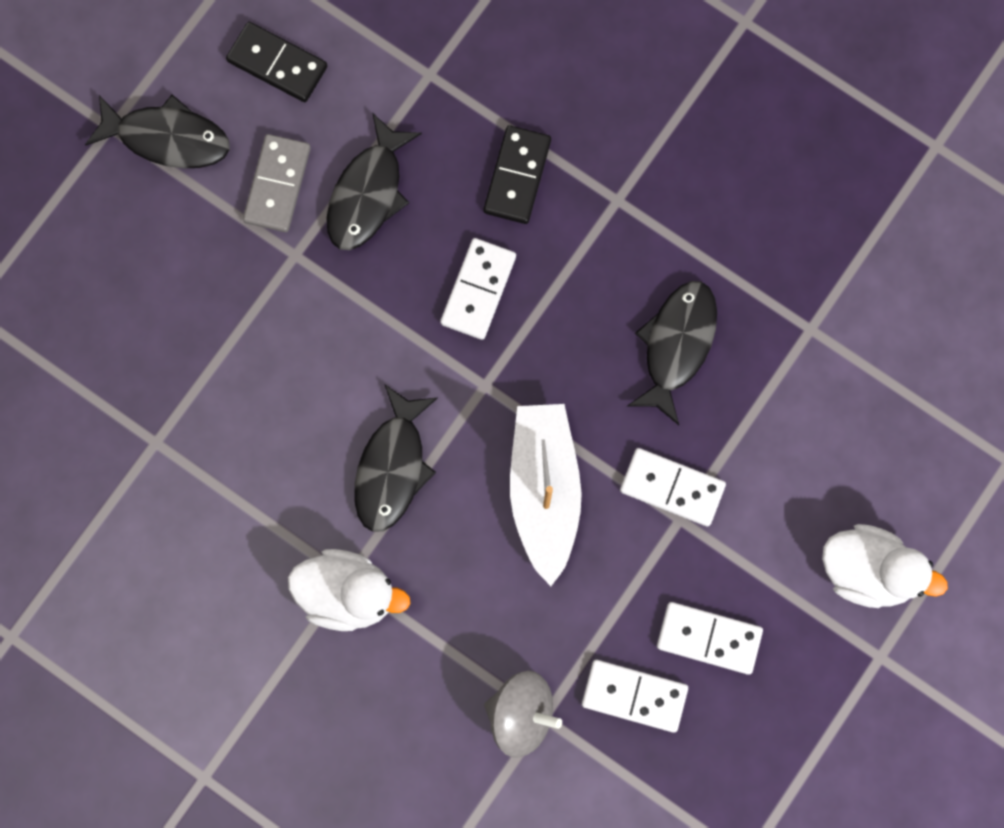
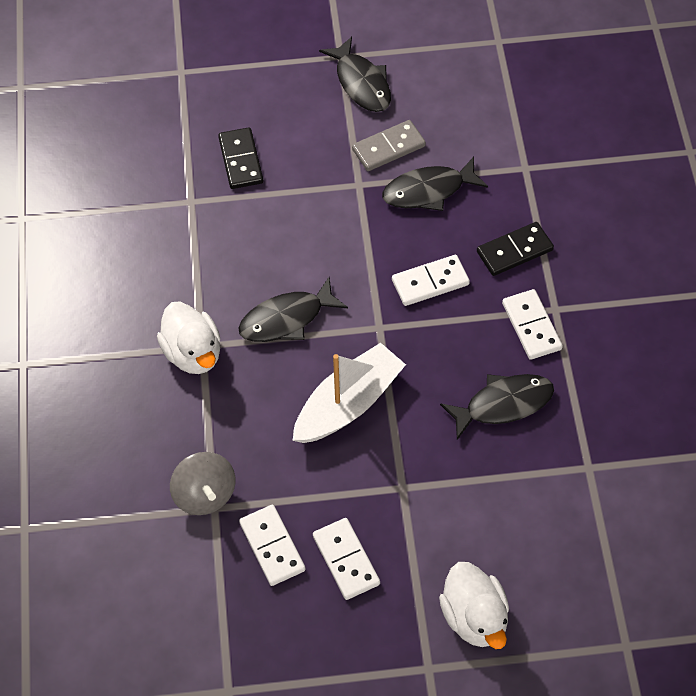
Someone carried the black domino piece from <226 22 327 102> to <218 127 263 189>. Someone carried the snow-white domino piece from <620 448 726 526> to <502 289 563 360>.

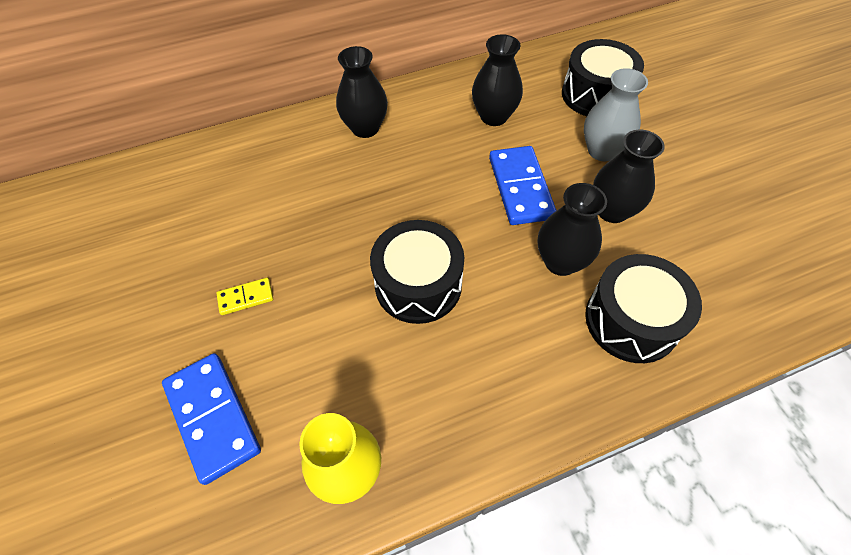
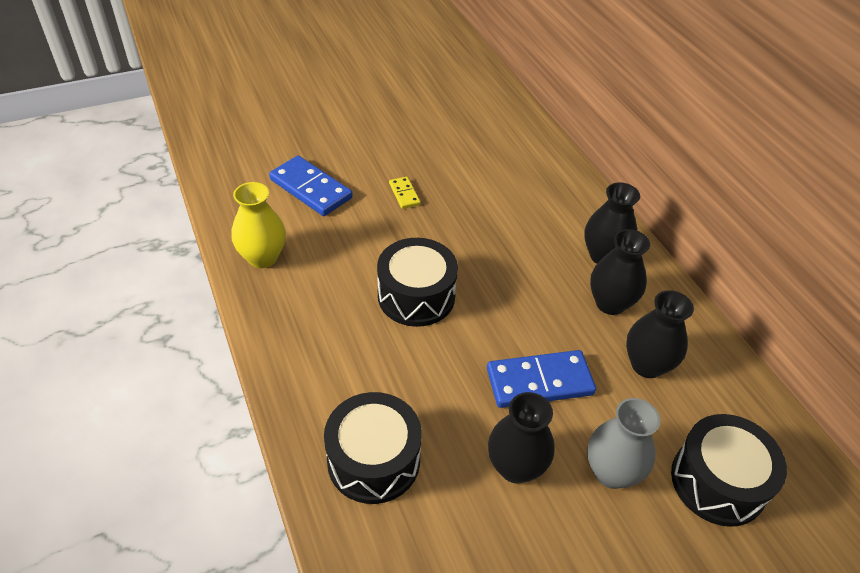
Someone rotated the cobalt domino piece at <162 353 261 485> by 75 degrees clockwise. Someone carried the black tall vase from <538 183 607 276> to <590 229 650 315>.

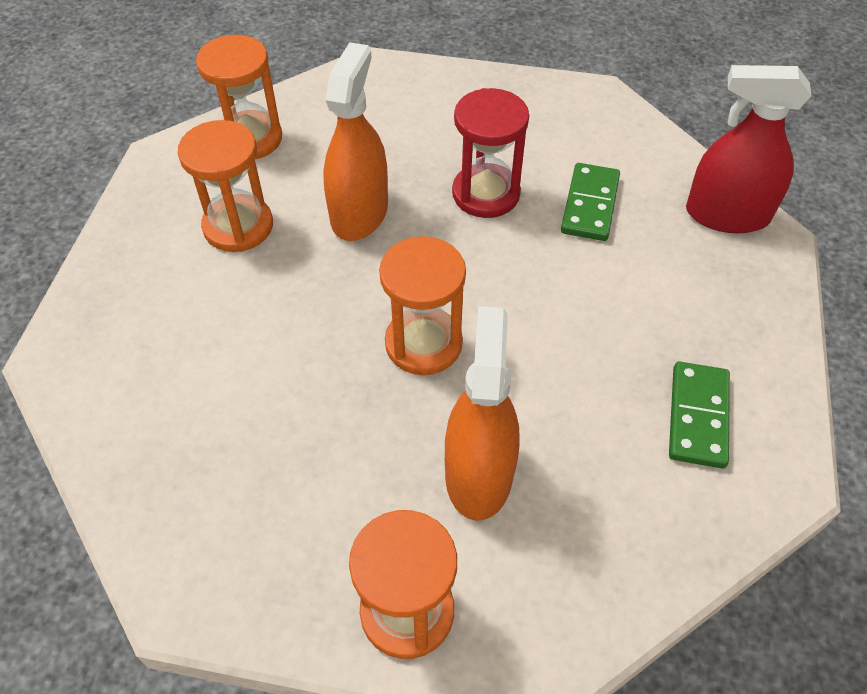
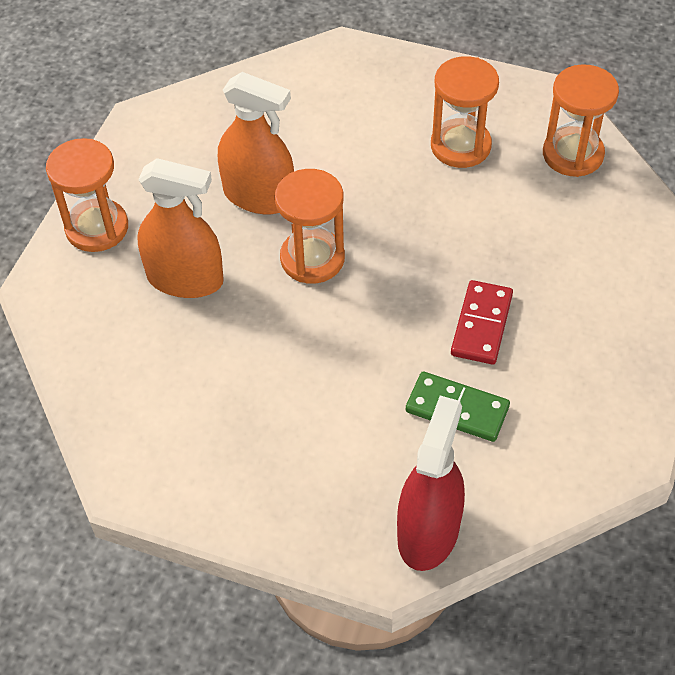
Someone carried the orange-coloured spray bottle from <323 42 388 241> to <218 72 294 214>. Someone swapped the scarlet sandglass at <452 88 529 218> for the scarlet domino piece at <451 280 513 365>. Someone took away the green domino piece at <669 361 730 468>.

WHAT YOU WILL DO:
Transcribe exactly, with no pictures, the lines running from the first line of the material through the line holding "Someone rotated the".

RESPONSE AREA:
Someone carried the black domino piece from <226 22 327 102> to <218 127 263 189>. Someone carried the snow-white domino piece from <620 448 726 526> to <502 289 563 360>.

Someone rotated the cobalt domino piece at <162 353 261 485> by 75 degrees clockwise. Someone carried the black tall vase from <538 183 607 276> to <590 229 650 315>.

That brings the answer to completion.